What to produce:
Leave out the pictures and repeat the data exactly.

Given material:

===============

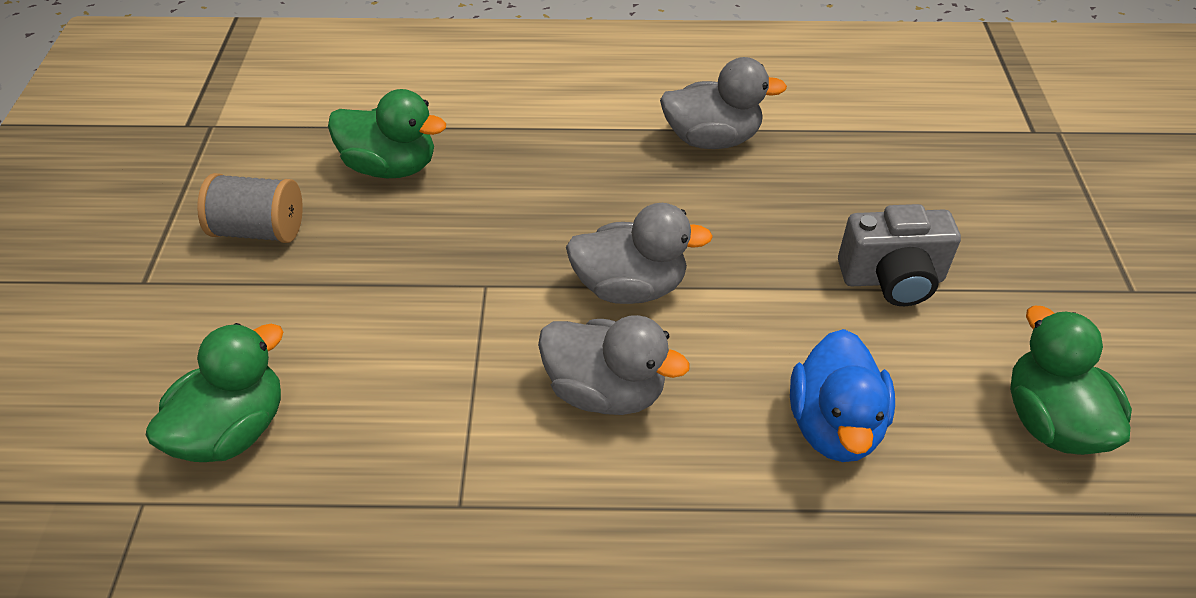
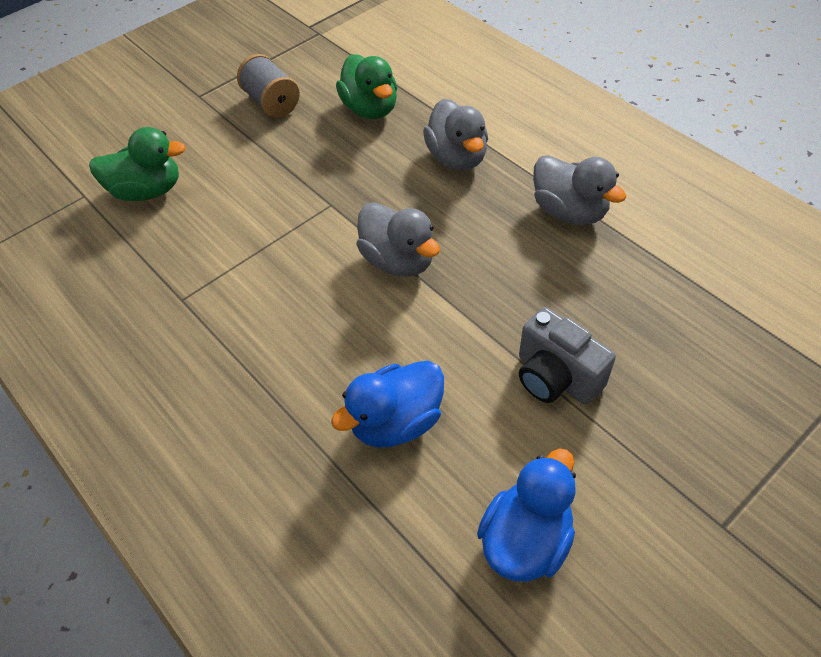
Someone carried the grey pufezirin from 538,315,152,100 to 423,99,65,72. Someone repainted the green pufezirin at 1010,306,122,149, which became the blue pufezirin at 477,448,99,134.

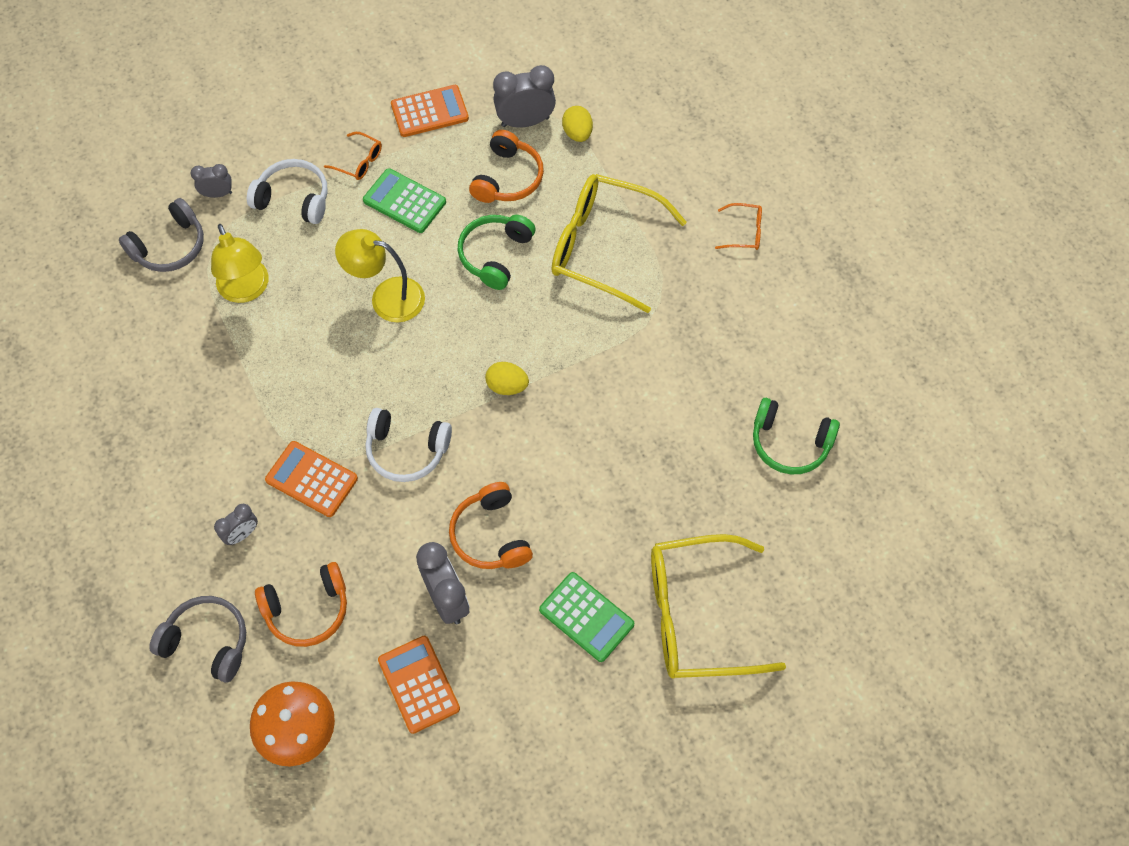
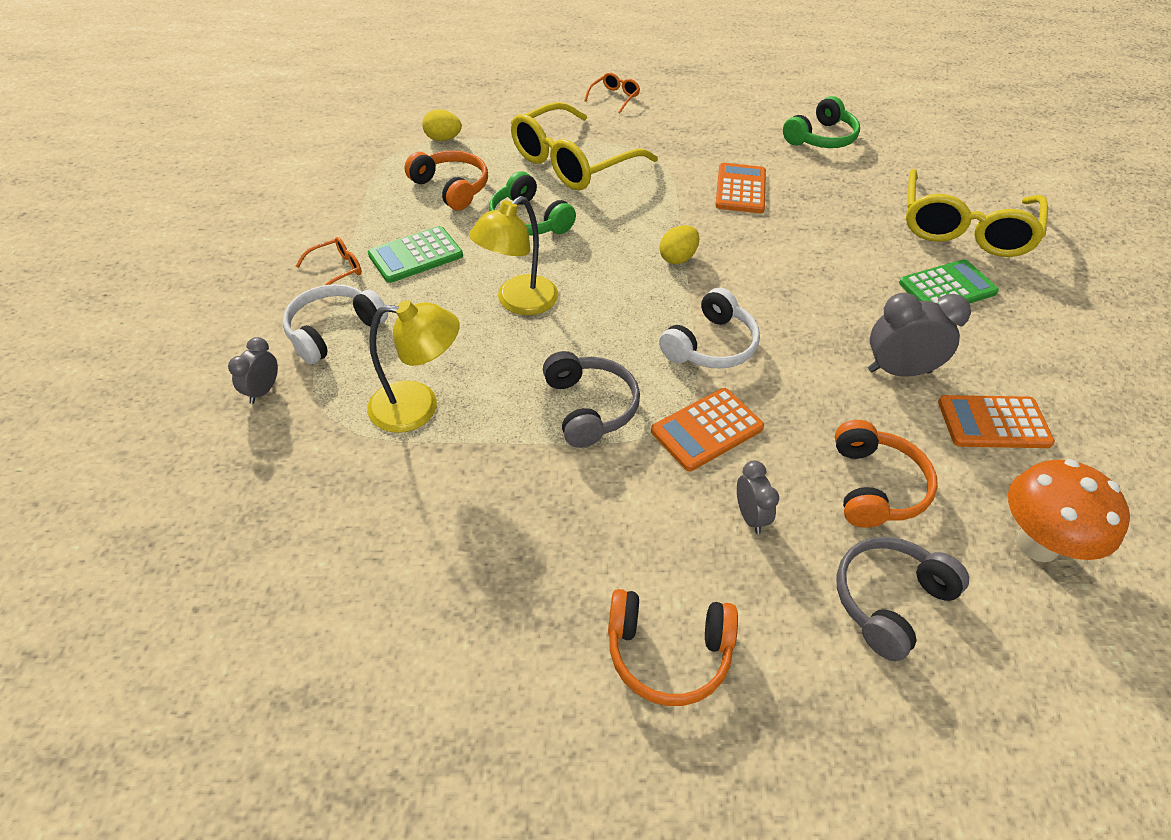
Someone carried the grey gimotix from 119,198,85,74 to 543,351,97,97. Someone carried the orange gimotix from 449,482,84,87 to 608,589,130,117. Someone carried the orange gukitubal from 391,85,78,52 to 715,163,51,50. Someone took away the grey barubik at 493,65,63,63.

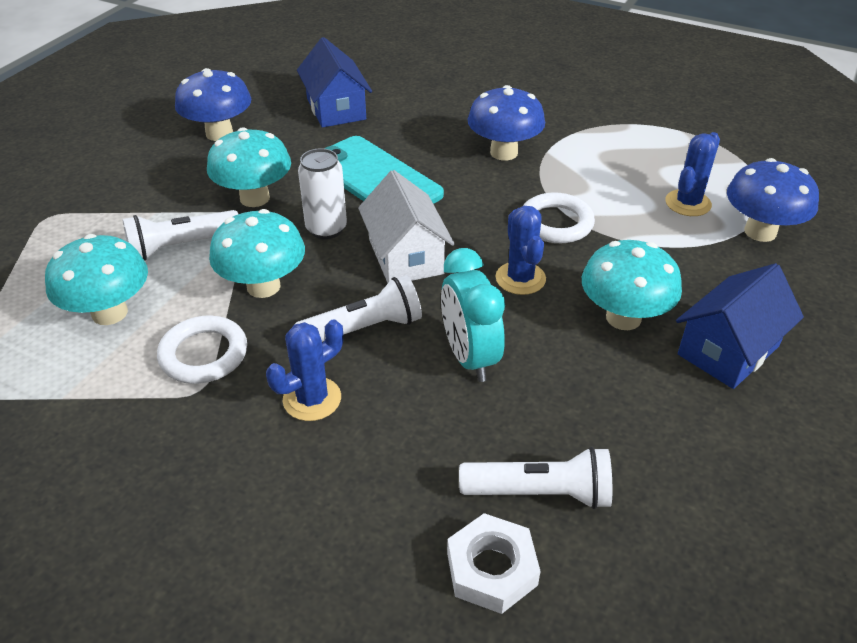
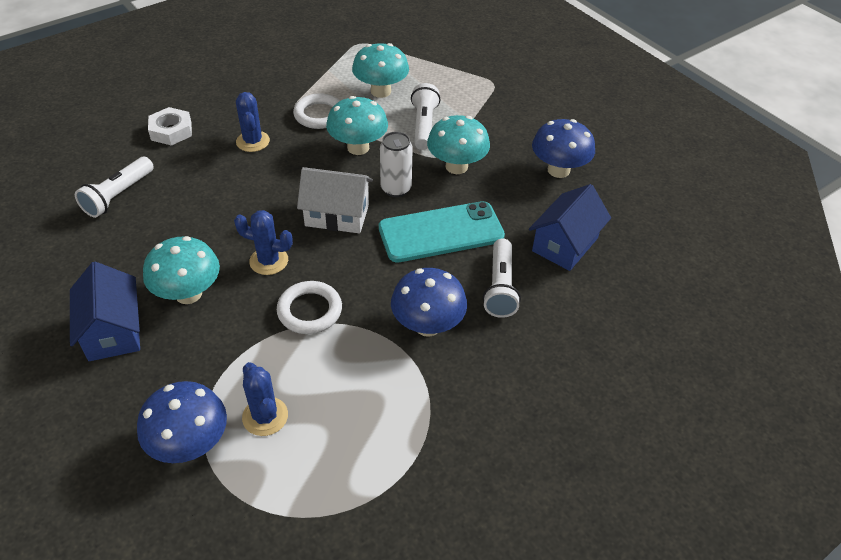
Someone carried the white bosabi from 447,513,94,101 to 148,107,44,39. Someone carried the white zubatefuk from 294,275,128,67 to 483,239,38,79. Someone rotated the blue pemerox at 297,37,75,91 by 60 degrees counterclockwise. Someone took away the turquoise barubik at 441,248,64,134.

===============

Result of this task:
Someone carried the grey pufezirin from 538,315,152,100 to 423,99,65,72. Someone repainted the green pufezirin at 1010,306,122,149, which became the blue pufezirin at 477,448,99,134.

Someone carried the grey gimotix from 119,198,85,74 to 543,351,97,97. Someone carried the orange gimotix from 449,482,84,87 to 608,589,130,117. Someone carried the orange gukitubal from 391,85,78,52 to 715,163,51,50. Someone took away the grey barubik at 493,65,63,63.

Someone carried the white bosabi from 447,513,94,101 to 148,107,44,39. Someone carried the white zubatefuk from 294,275,128,67 to 483,239,38,79. Someone rotated the blue pemerox at 297,37,75,91 by 60 degrees counterclockwise. Someone took away the turquoise barubik at 441,248,64,134.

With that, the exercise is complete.